▶ _EXERCISE_
Set out exactly every line of the entries below, starting at the line that holds "J1 pin 1: GND -> +5V" and stopping after the line that holds "R2: 30k (+5V, N001) -> 5.1k (+5V, N001)".

▶ _DATA FOR THIS TASK_

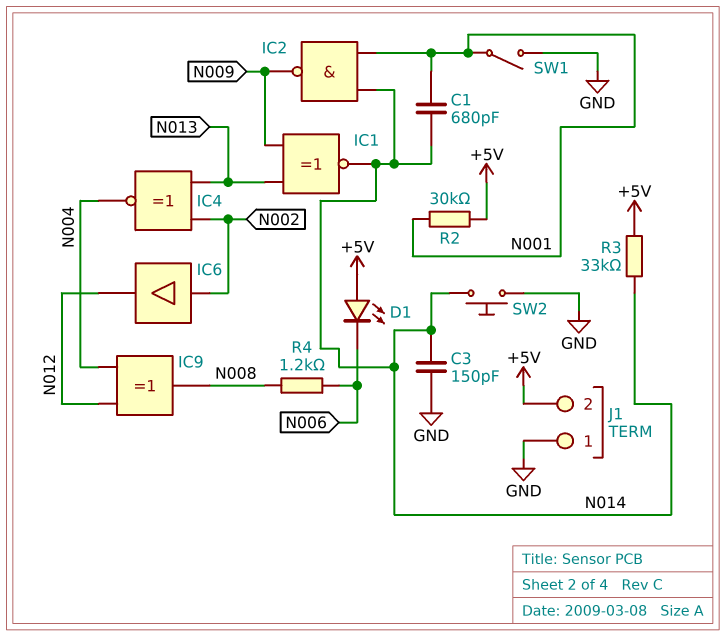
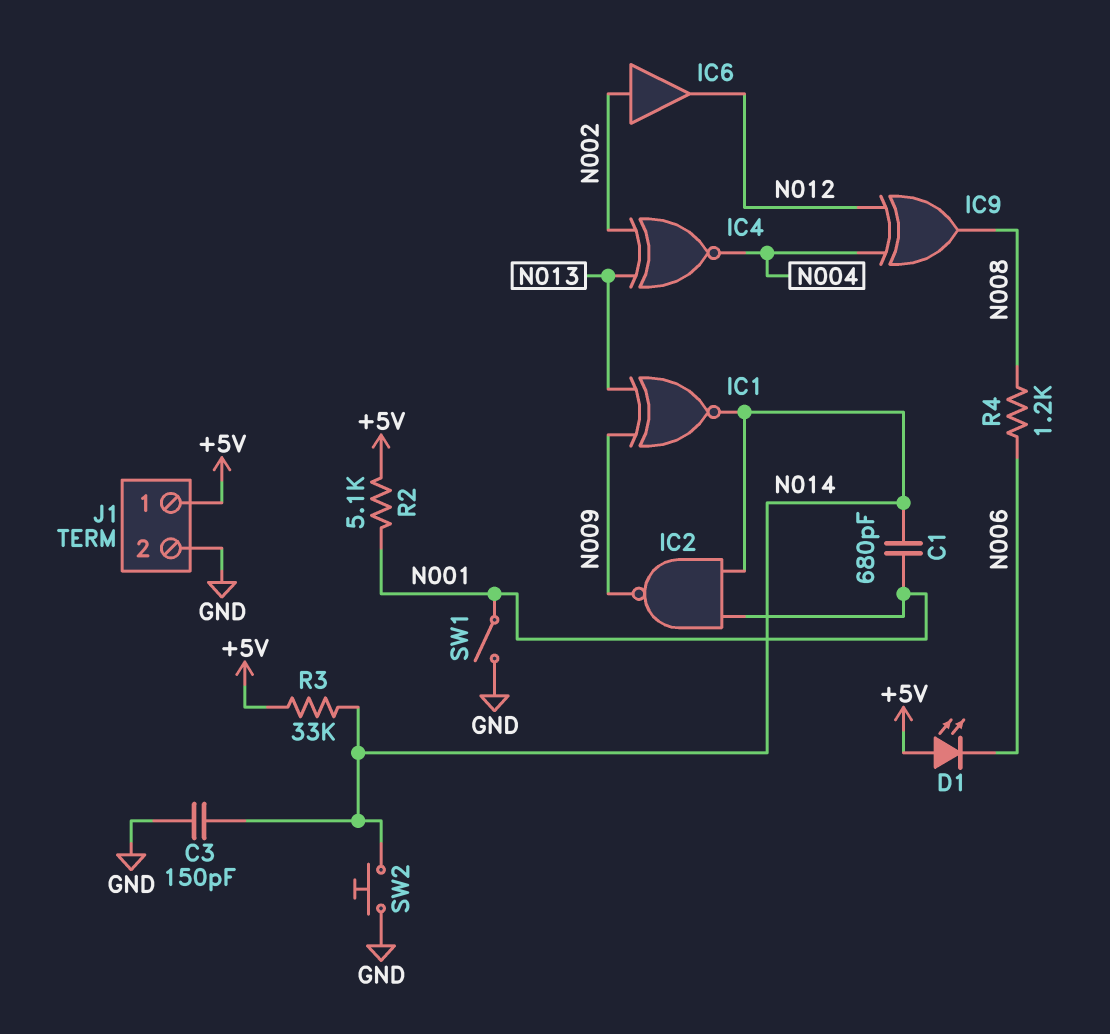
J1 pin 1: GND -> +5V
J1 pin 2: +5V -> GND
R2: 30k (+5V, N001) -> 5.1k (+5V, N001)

* * *

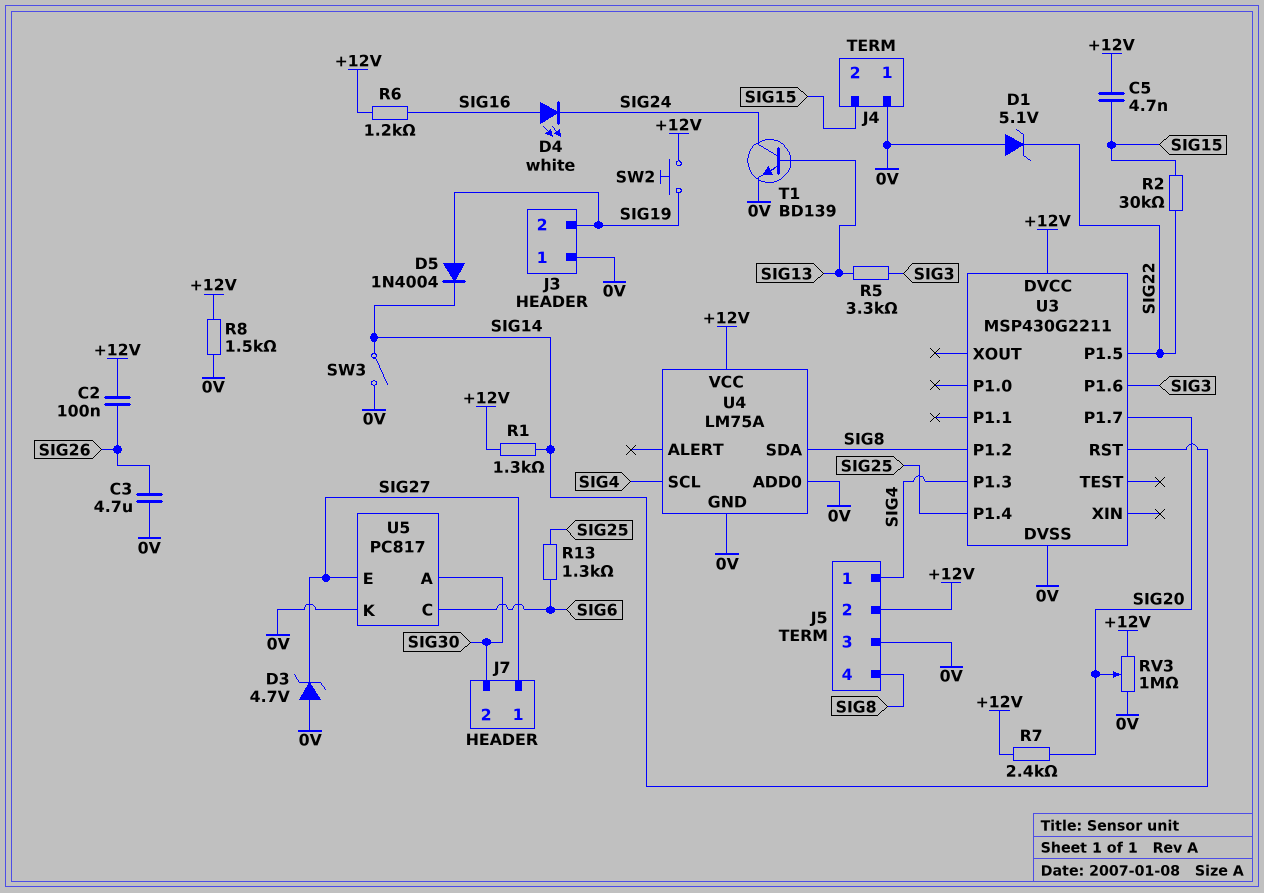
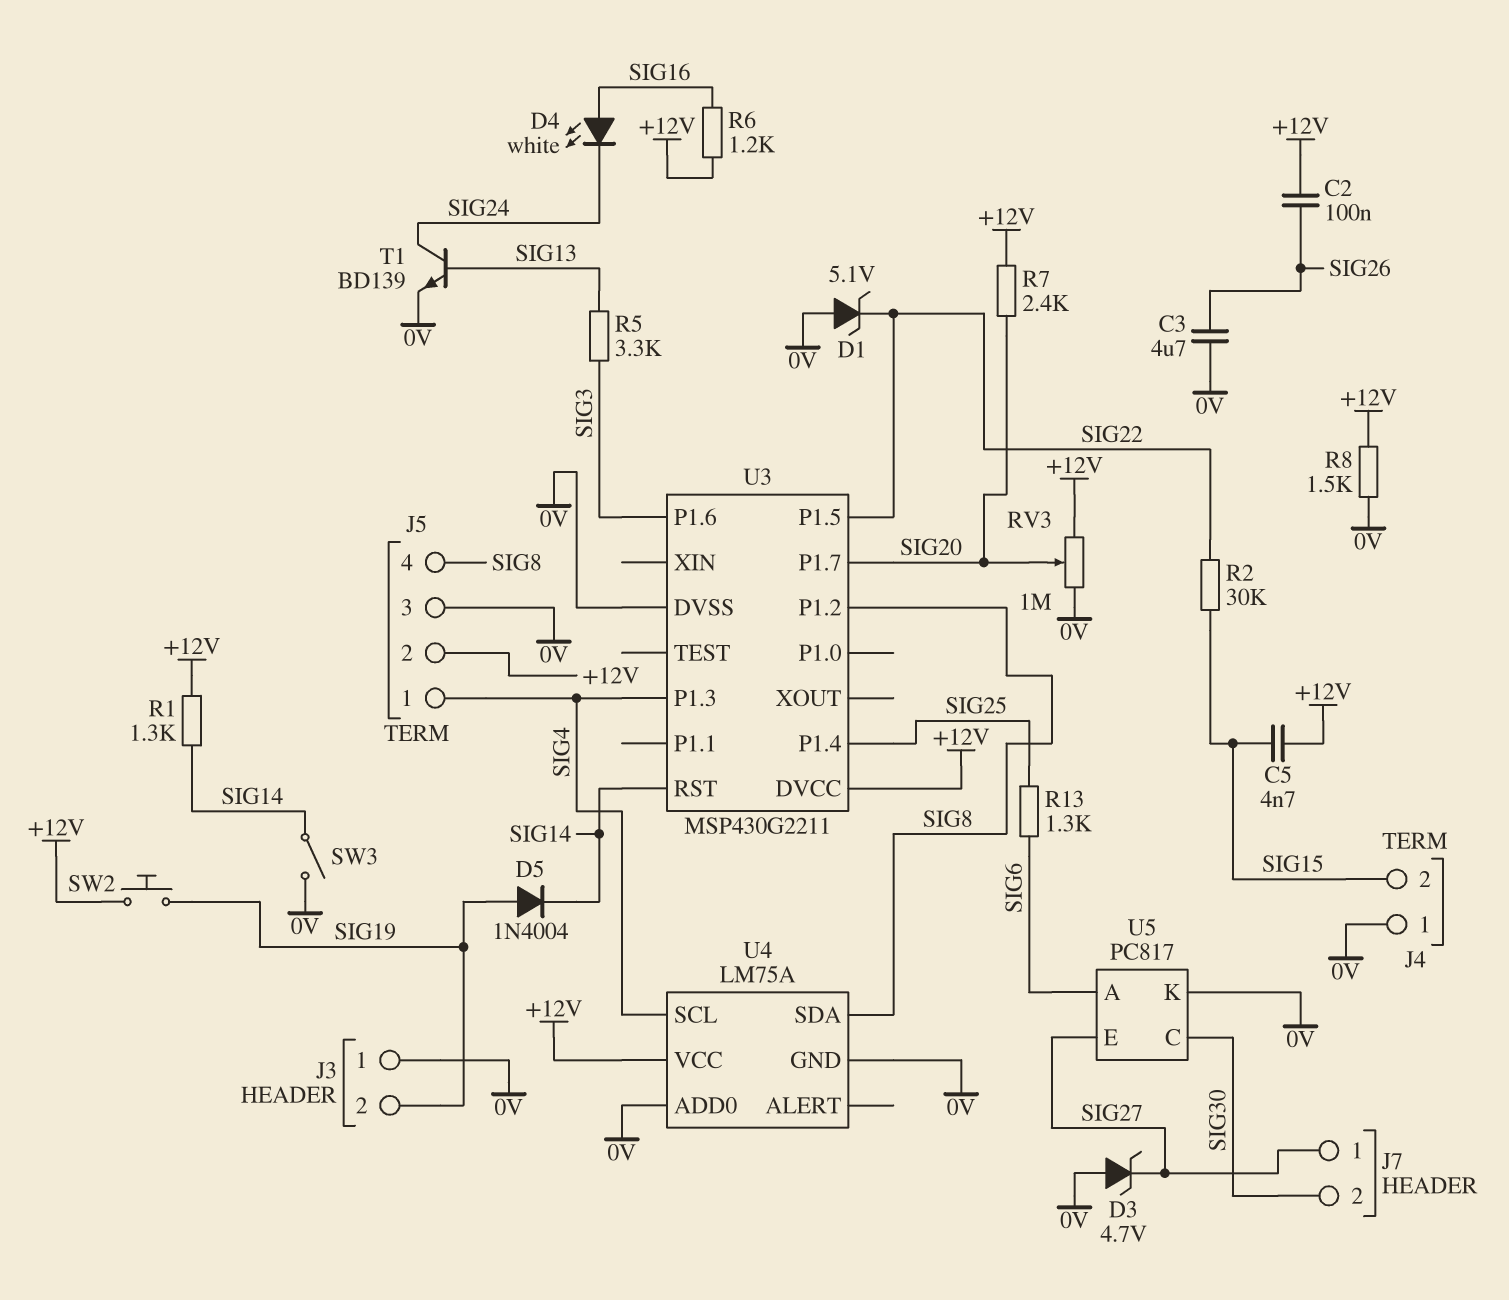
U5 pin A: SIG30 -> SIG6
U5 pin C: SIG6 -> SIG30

▶ _EXERCISE SOLUTION_
J1 pin 1: GND -> +5V
J1 pin 2: +5V -> GND
R2: 30k (+5V, N001) -> 5.1k (+5V, N001)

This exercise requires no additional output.